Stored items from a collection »
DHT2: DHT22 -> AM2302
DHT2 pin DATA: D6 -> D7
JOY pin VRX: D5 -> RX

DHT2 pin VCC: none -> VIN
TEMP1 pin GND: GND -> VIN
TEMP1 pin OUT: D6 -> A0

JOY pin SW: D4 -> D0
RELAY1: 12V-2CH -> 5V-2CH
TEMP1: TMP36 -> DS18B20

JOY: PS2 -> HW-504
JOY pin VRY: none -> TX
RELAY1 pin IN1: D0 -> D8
--
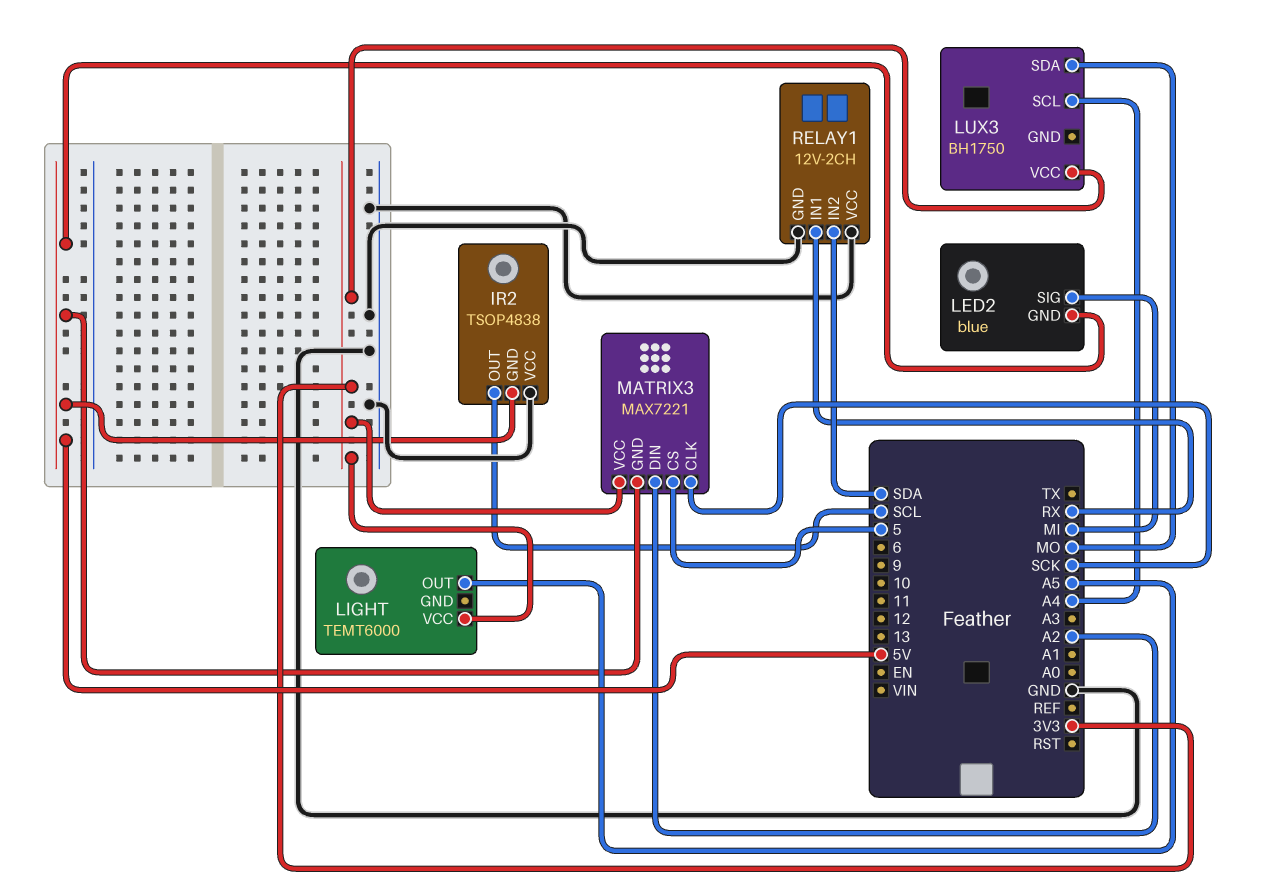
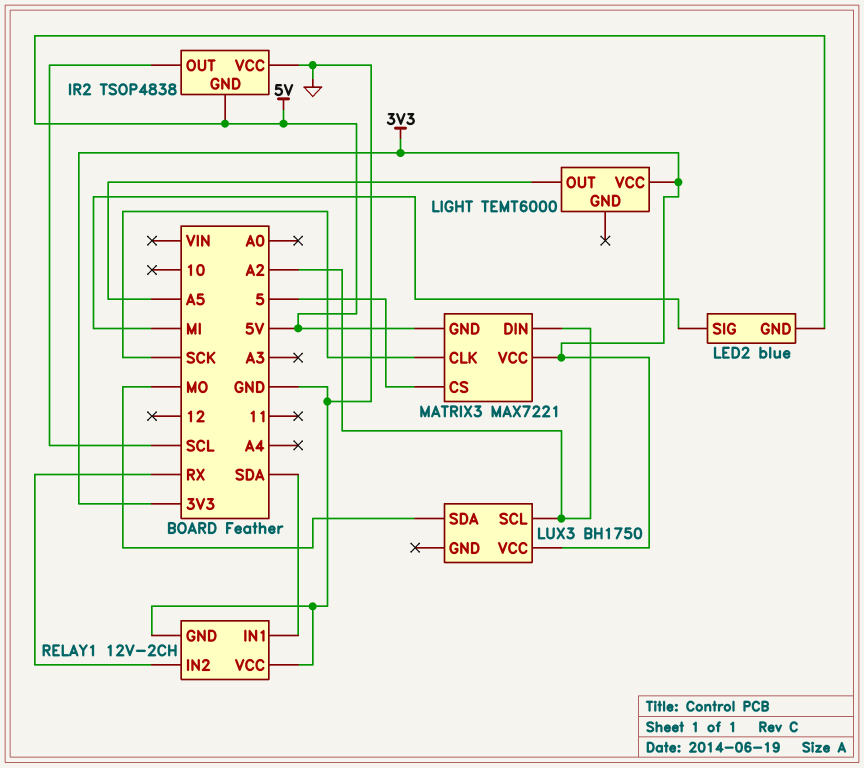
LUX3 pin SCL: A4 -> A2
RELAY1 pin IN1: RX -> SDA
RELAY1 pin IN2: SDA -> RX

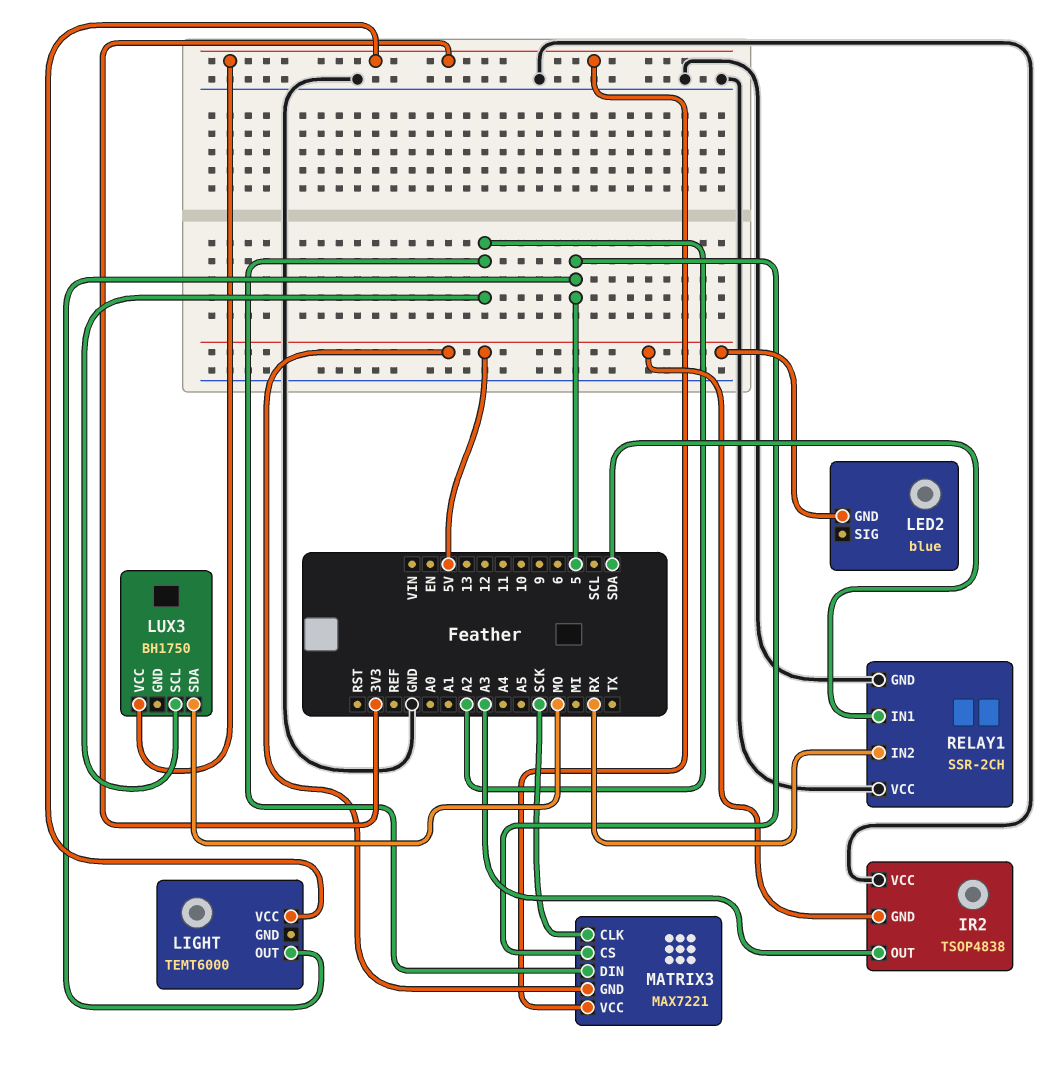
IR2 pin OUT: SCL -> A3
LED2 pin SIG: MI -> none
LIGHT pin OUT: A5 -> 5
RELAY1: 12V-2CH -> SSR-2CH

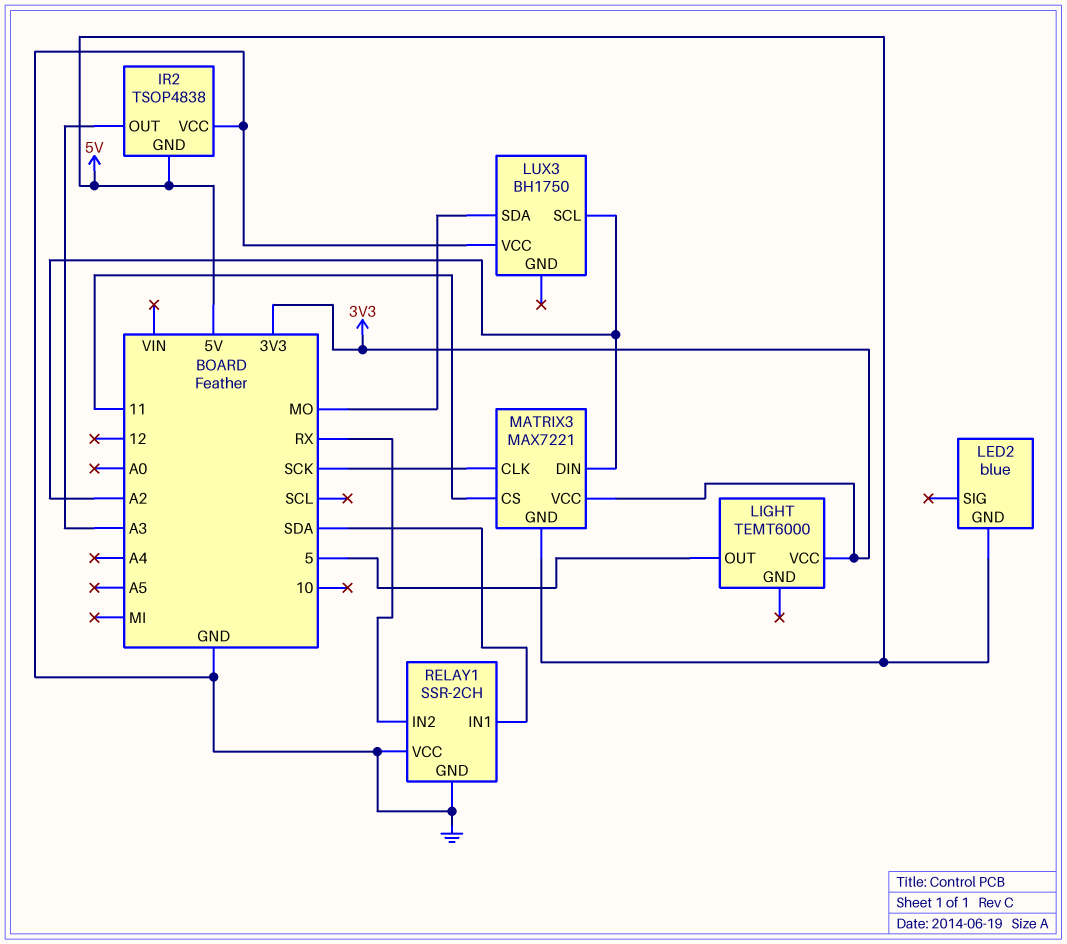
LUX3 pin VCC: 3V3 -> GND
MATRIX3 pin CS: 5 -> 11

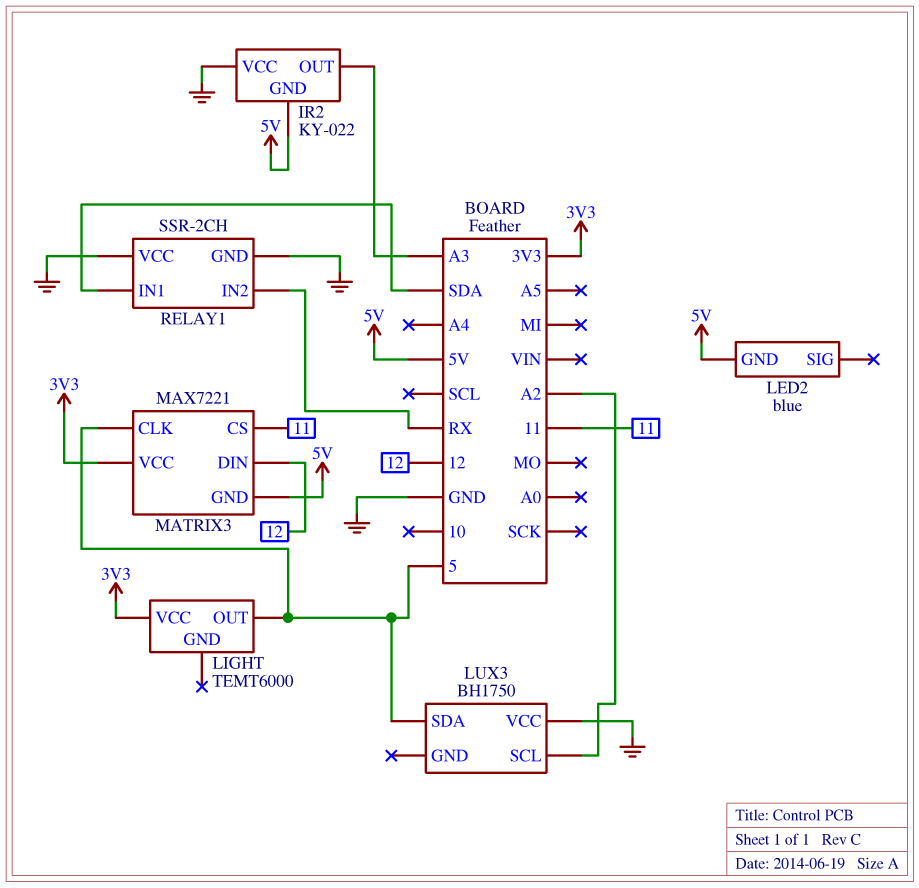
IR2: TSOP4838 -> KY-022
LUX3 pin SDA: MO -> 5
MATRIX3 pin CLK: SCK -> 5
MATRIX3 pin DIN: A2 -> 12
--
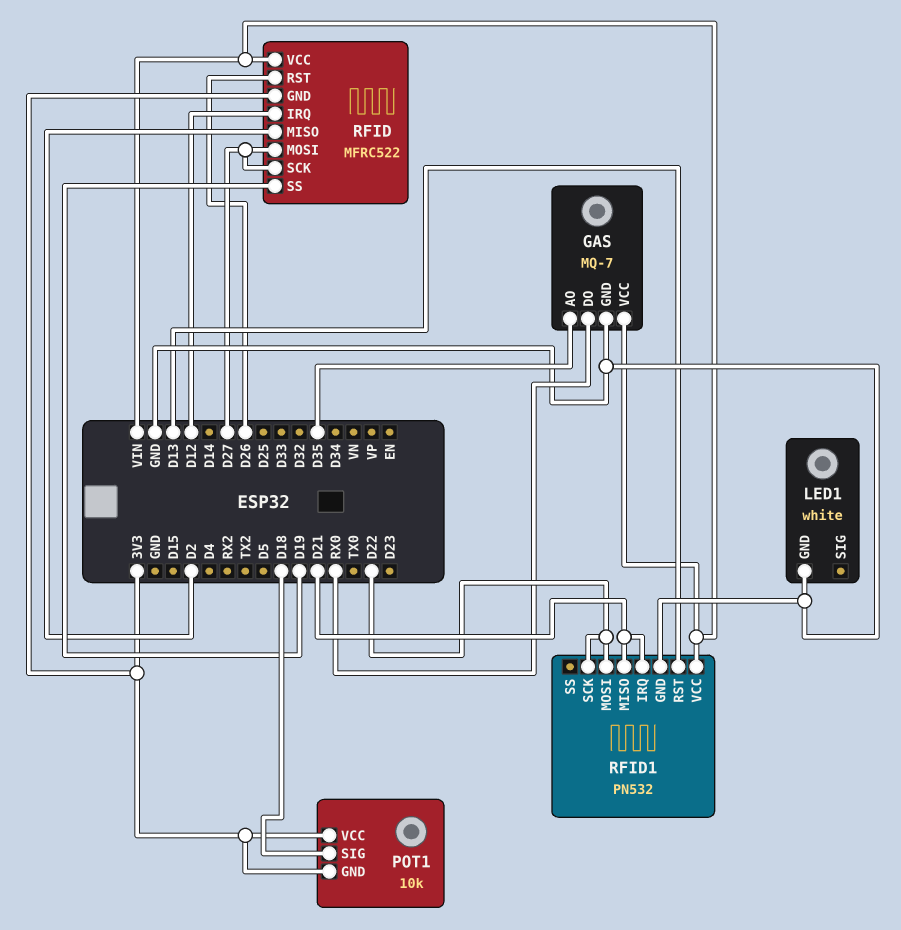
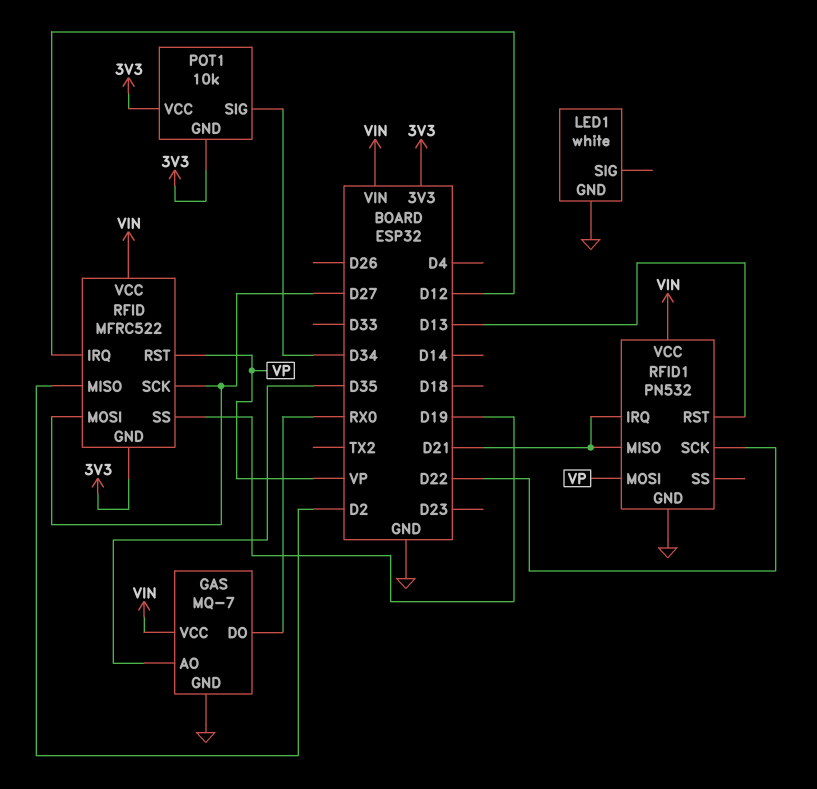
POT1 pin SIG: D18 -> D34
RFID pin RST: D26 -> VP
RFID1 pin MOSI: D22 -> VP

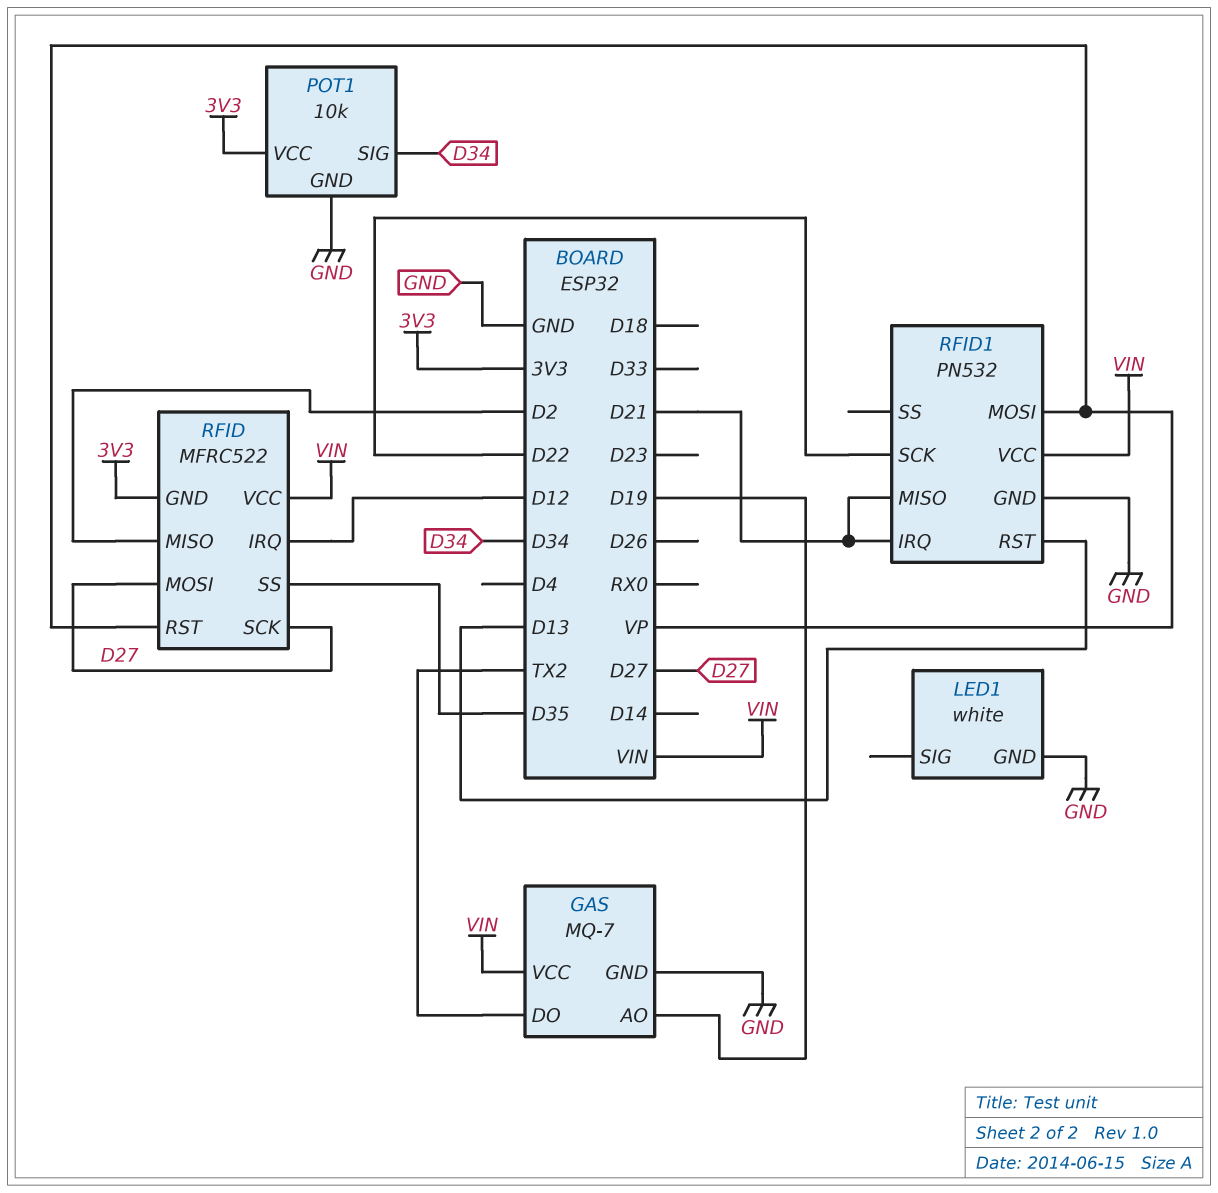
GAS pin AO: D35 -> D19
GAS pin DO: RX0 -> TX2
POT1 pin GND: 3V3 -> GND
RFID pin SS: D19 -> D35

ASSIGNMENT » Write down exactly what the lines above say, from the line holding "RFID1 pin MOSI: D22 -> VP" through the line holding "RFID pin SS: D19 -> D35", and nothing more. Do not copy the pictures.

THE ANSWER »
RFID1 pin MOSI: D22 -> VP

GAS pin AO: D35 -> D19
GAS pin DO: RX0 -> TX2
POT1 pin GND: 3V3 -> GND
RFID pin SS: D19 -> D35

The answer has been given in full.